• Extracted records:
○ ○ ○ ○

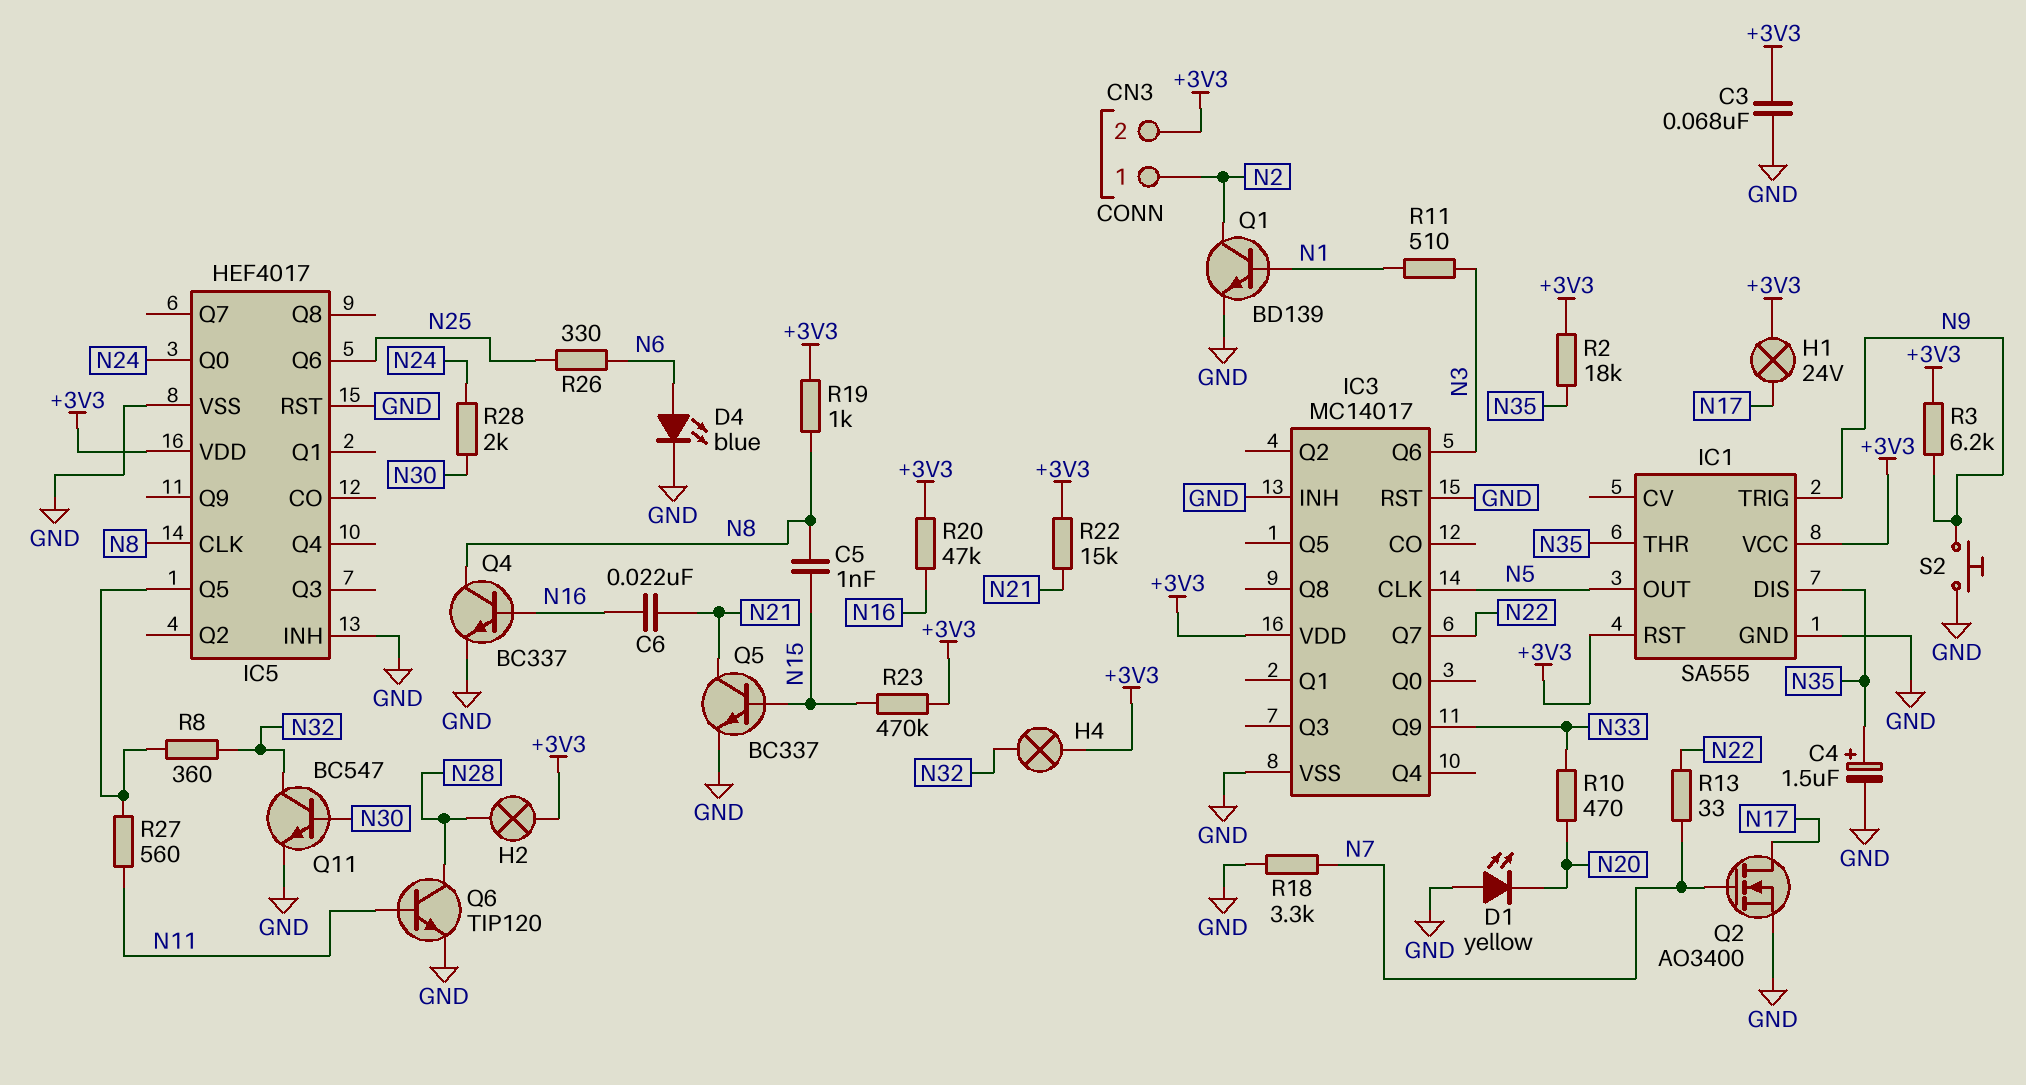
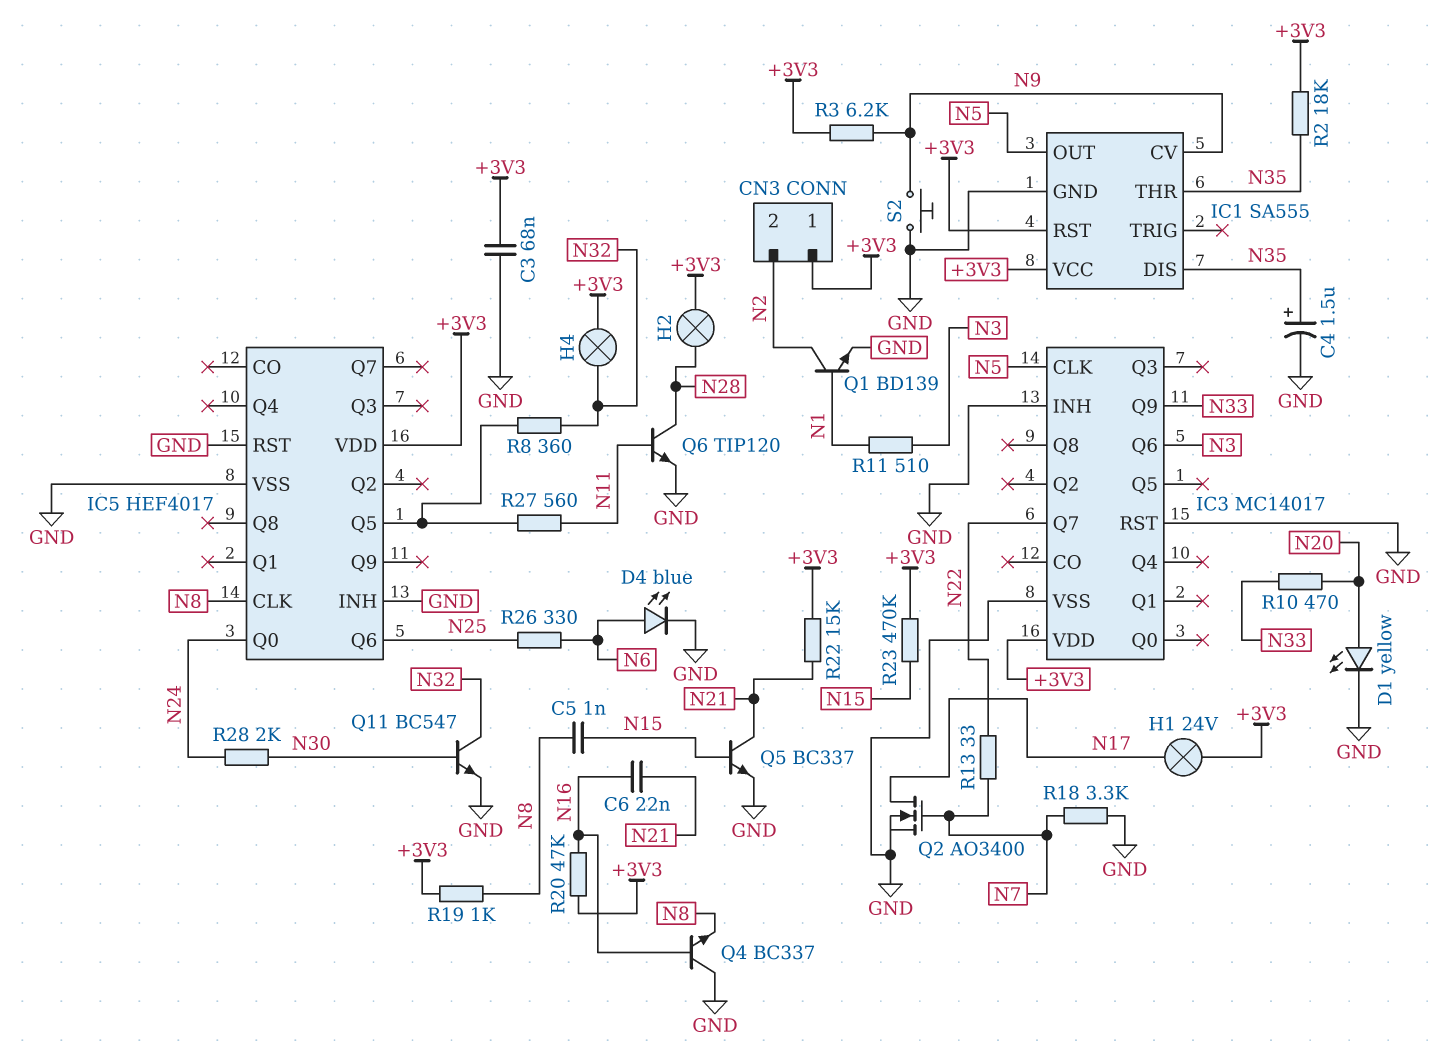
CN3 pin 1: N2 -> +3V3
CN3 pin 2: +3V3 -> N2
D1: LED yellow (A GND, K N20) -> LED yellow (A N20, K GND)
IC1 pin CV: none -> N9
IC1 pin TRIG: N9 -> none
Q4: NPN BC337 (B N16, C N8, E GND) -> NPN BC337 (B N16, C GND, E N8)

○ ○ ○ ○

The material must be restated verbatim. Its pictures must be omitted.

• Solution for this exercise:
CN3 pin 1: N2 -> +3V3
CN3 pin 2: +3V3 -> N2
D1: LED yellow (A GND, K N20) -> LED yellow (A N20, K GND)
IC1 pin CV: none -> N9
IC1 pin TRIG: N9 -> none
Q4: NPN BC337 (B N16, C N8, E GND) -> NPN BC337 (B N16, C GND, E N8)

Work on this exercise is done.